Read through the listing below and return only the lines containing "none".

[[ EXTRACTED DATA open ]]

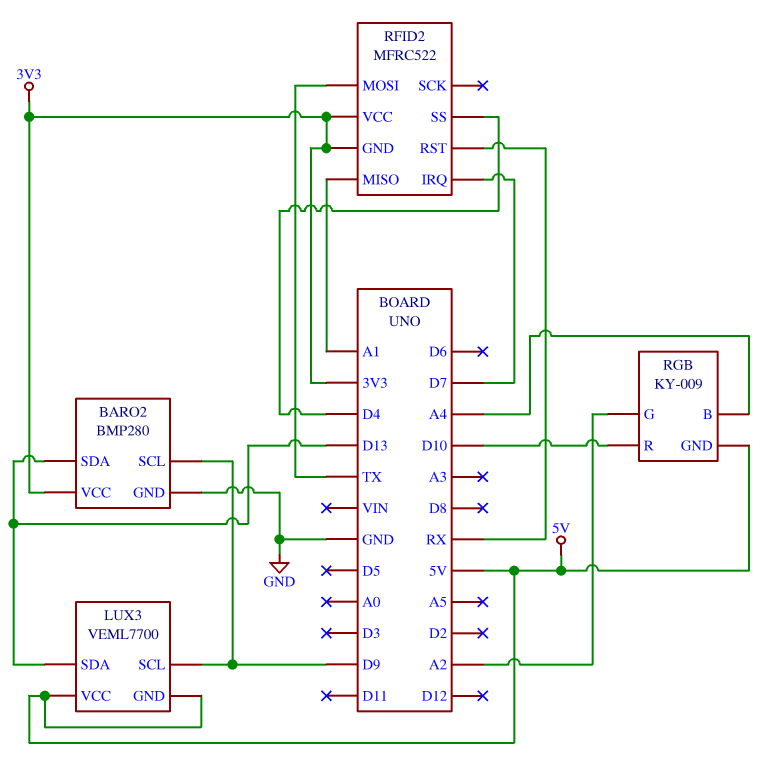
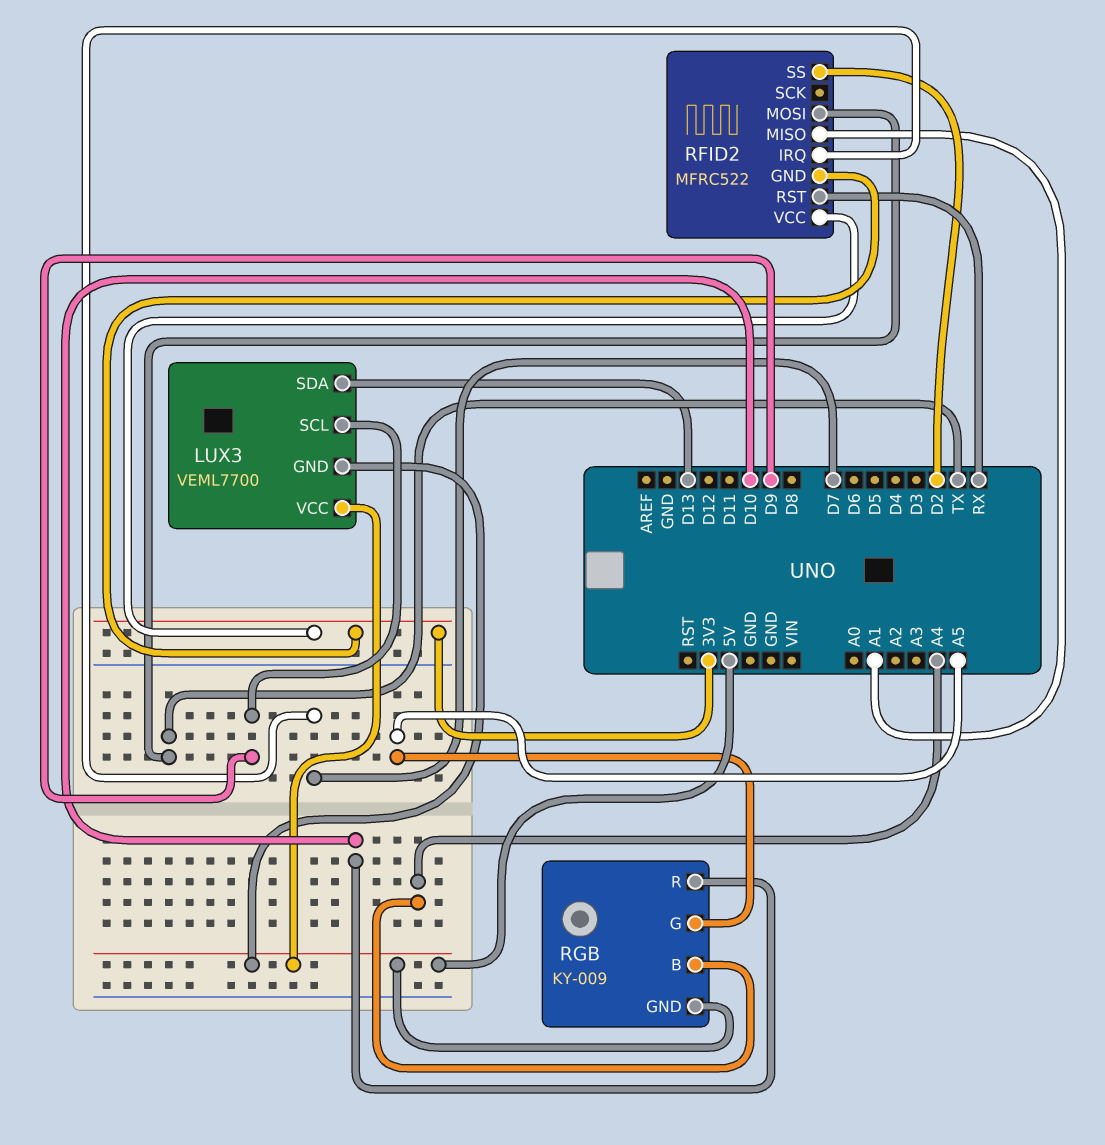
BARO2: BMP280 -> none
BARO2 pin GND: GND -> none
BARO2 pin SCL: D9 -> none
BARO2 pin SDA: D13 -> none
BARO2 pin VCC: 3V3 -> none
RFID2 pin SS: D4 -> D2
RGB pin G: A2 -> A5

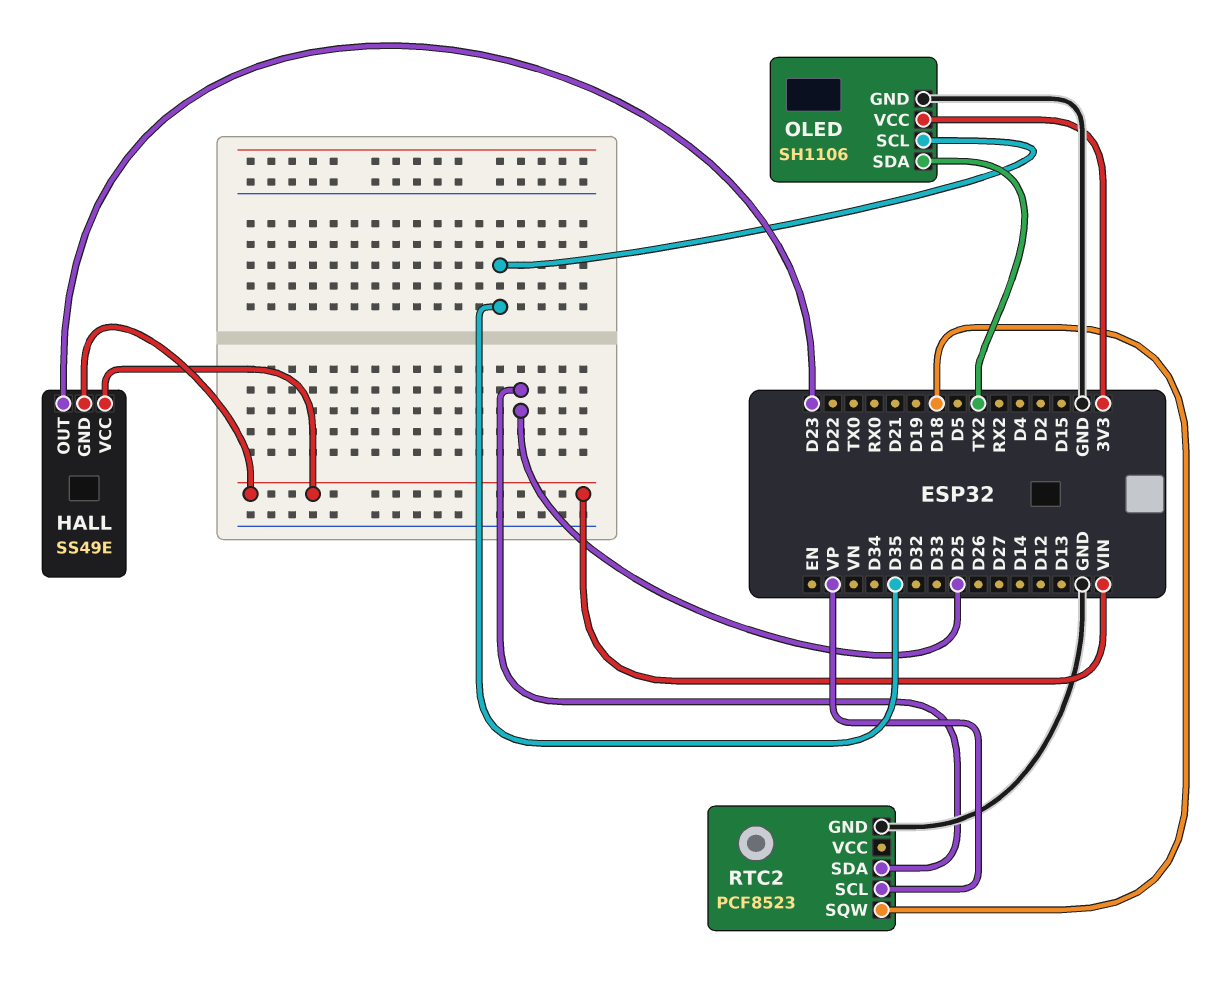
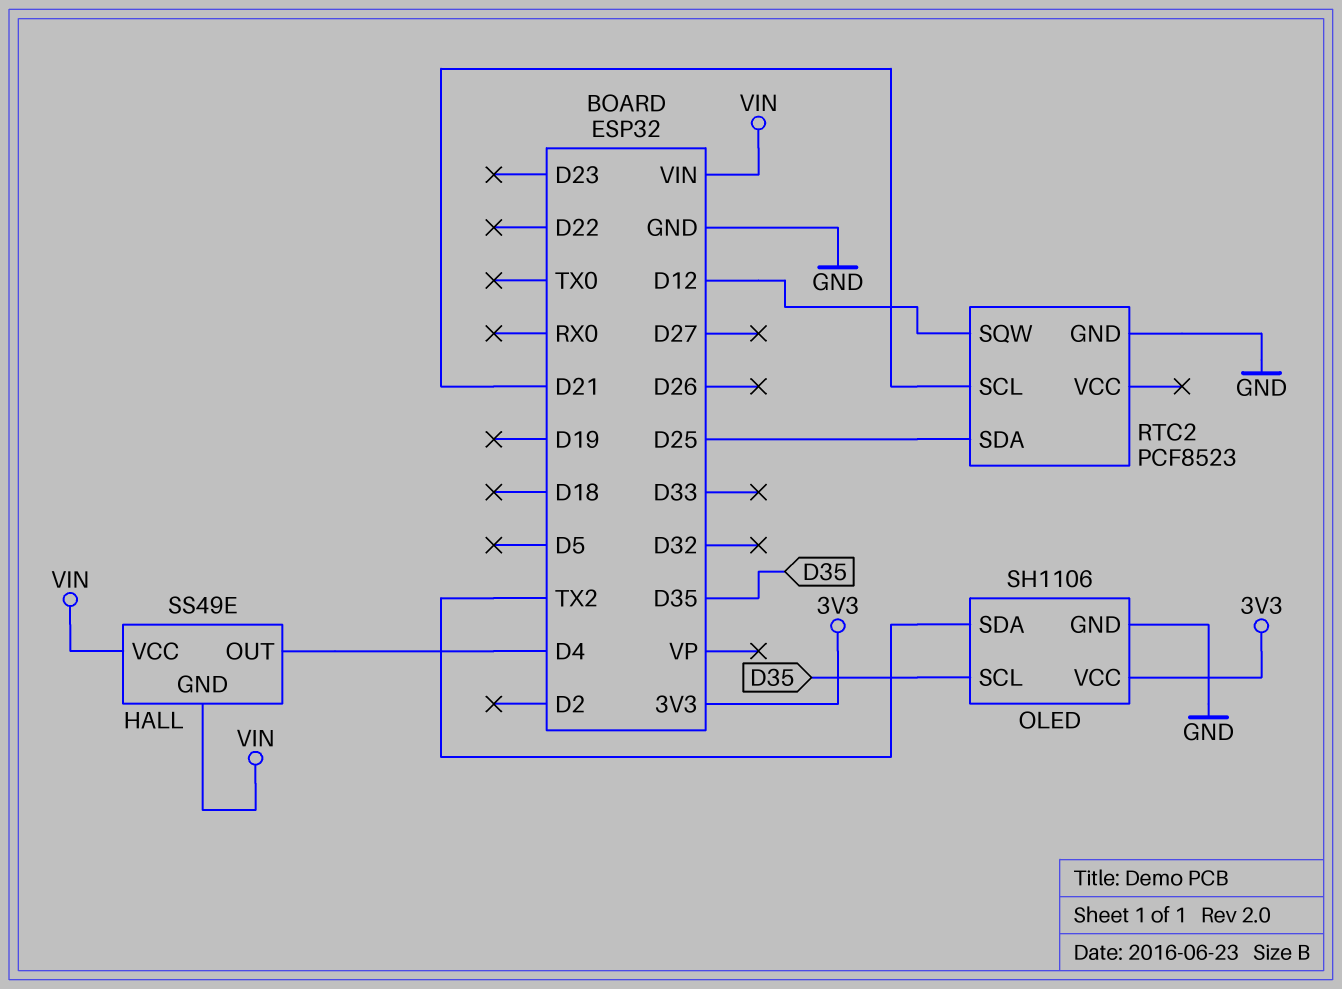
HALL pin OUT: D23 -> D4
RTC2 pin SCL: VP -> D21
RTC2 pin SQW: D18 -> D12

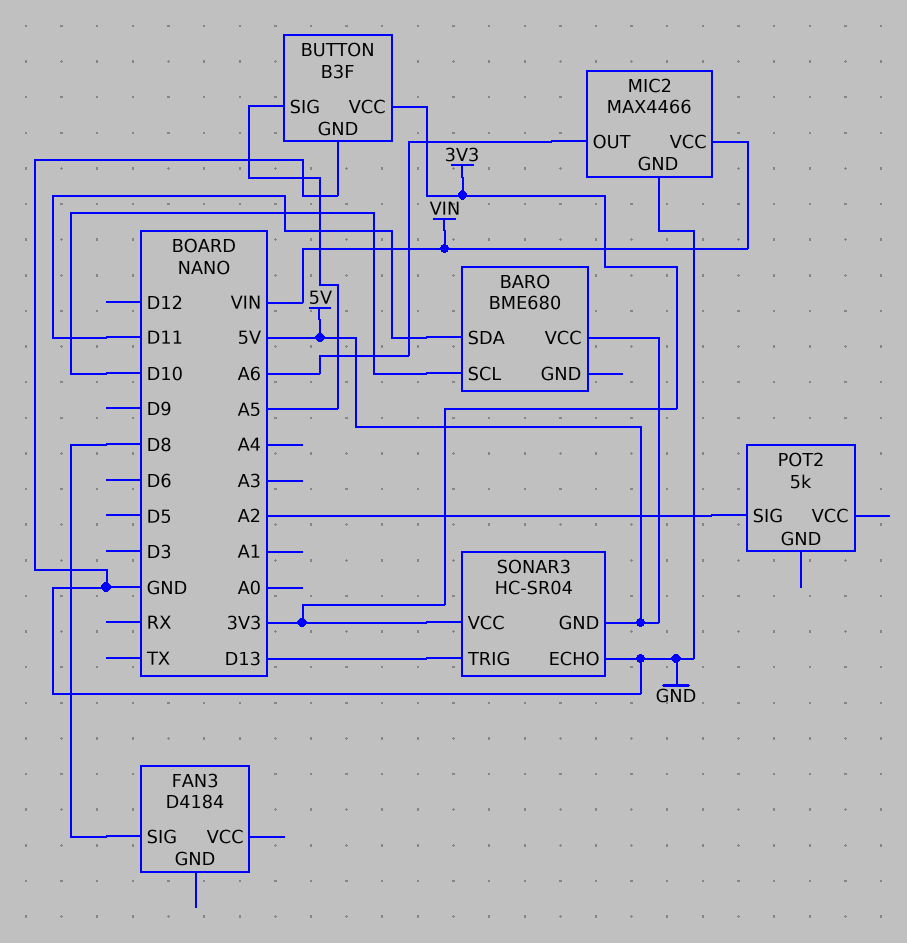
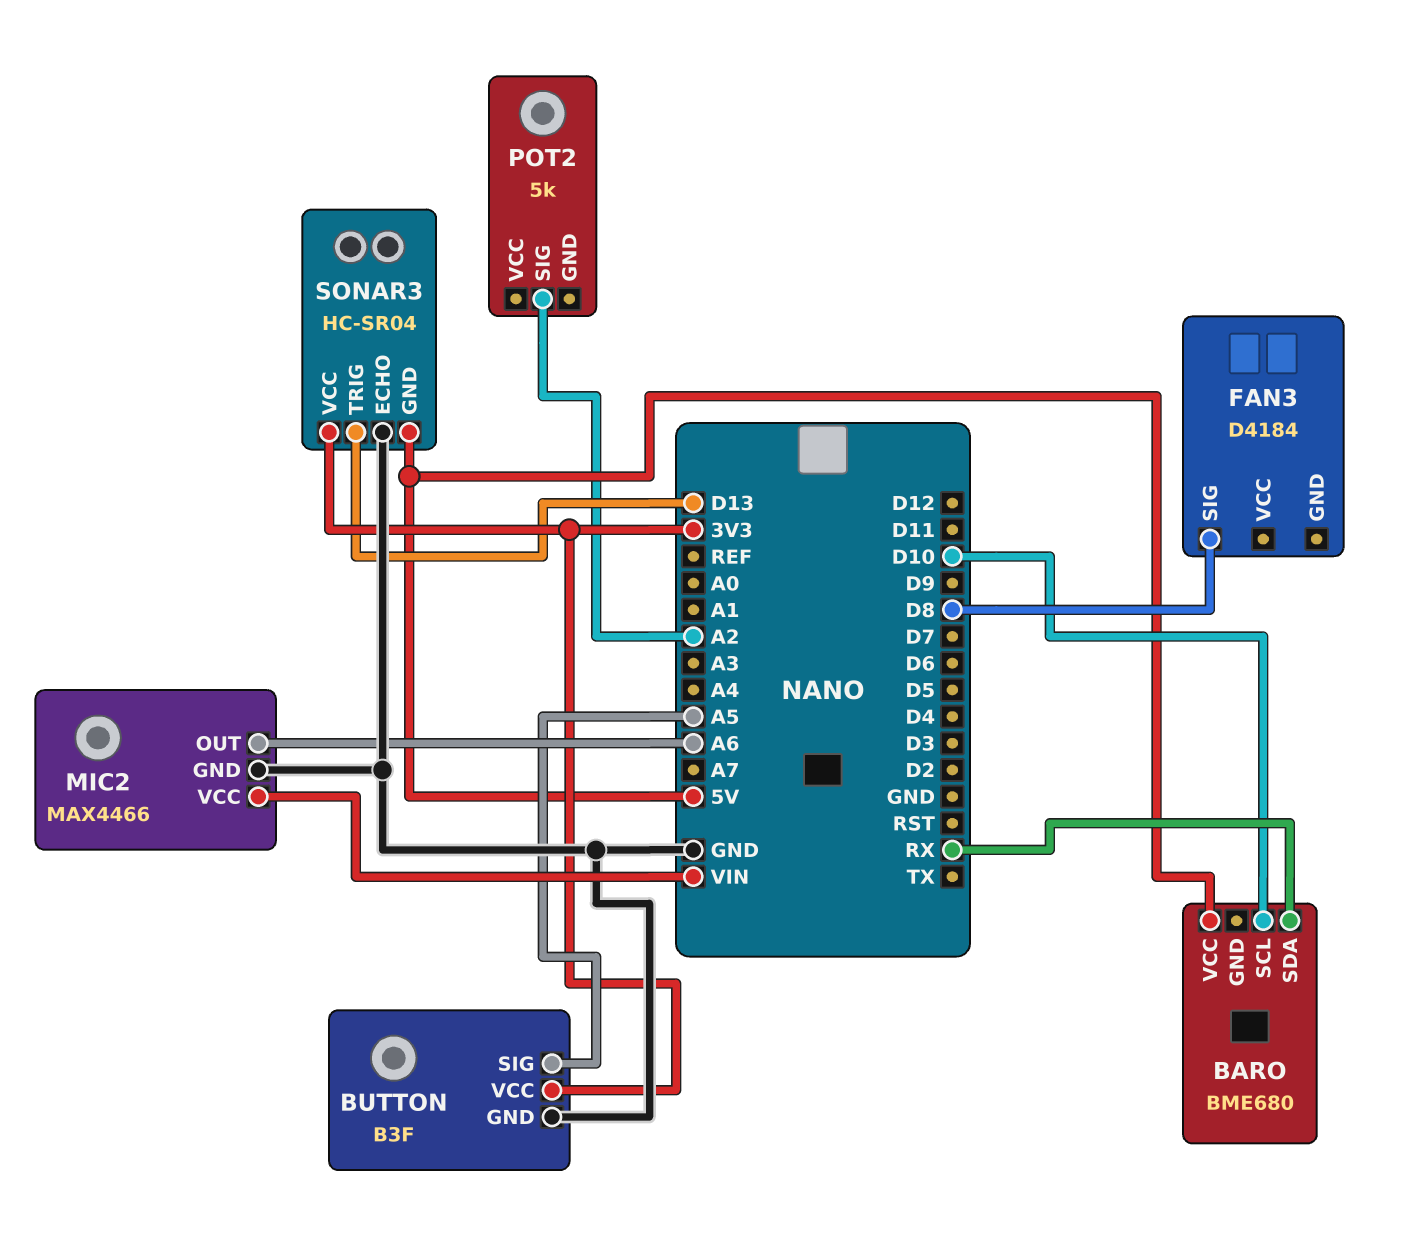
BARO pin SDA: D11 -> RX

[[ EXTRACTED DATA closed ]]

COMPLETED TASK:
BARO2: BMP280 -> none
BARO2 pin GND: GND -> none
BARO2 pin SCL: D9 -> none
BARO2 pin SDA: D13 -> none
BARO2 pin VCC: 3V3 -> none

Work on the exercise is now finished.